Nothing but the text of the records should come back; copy it exactly and leave the pictures out.
---
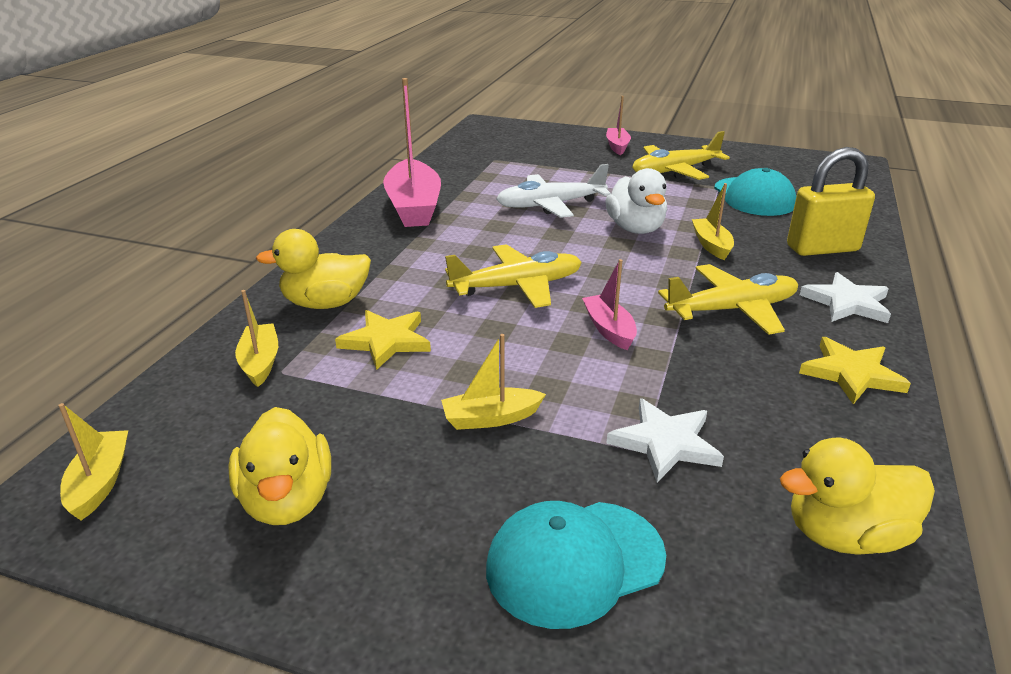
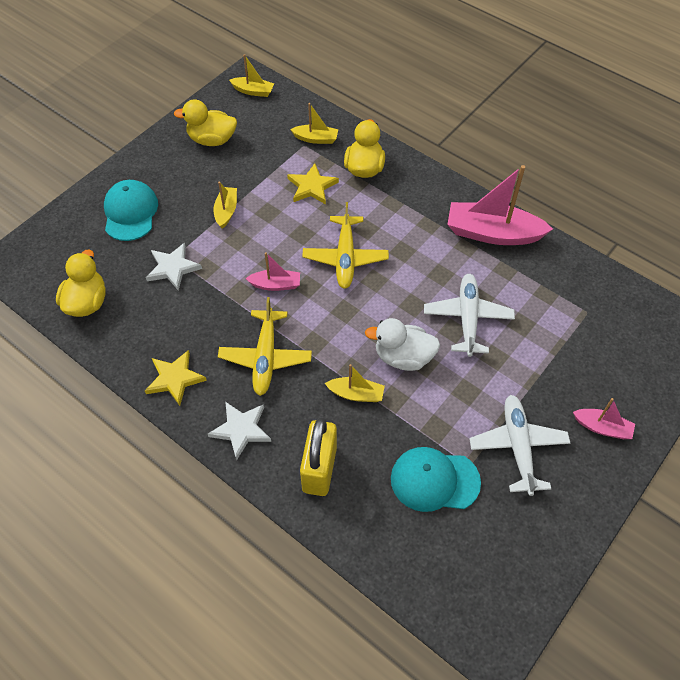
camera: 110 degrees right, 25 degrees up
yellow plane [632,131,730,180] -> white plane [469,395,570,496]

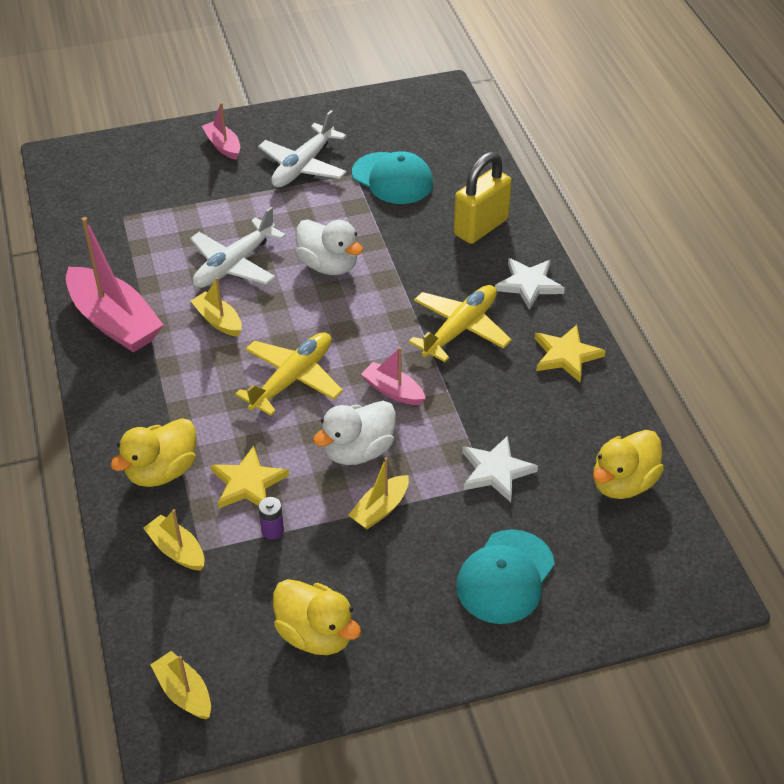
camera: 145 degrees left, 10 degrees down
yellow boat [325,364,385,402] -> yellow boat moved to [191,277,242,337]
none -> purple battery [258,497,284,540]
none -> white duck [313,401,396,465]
---
ANSWER TO THE EXERCISE:
camera: 110 degrees right, 25 degrees up
yellow plane [632,131,730,180] -> white plane [469,395,570,496]

camera: 145 degrees left, 10 degrees down
yellow boat [325,364,385,402] -> yellow boat moved to [191,277,242,337]
none -> purple battery [258,497,284,540]
none -> white duck [313,401,396,465]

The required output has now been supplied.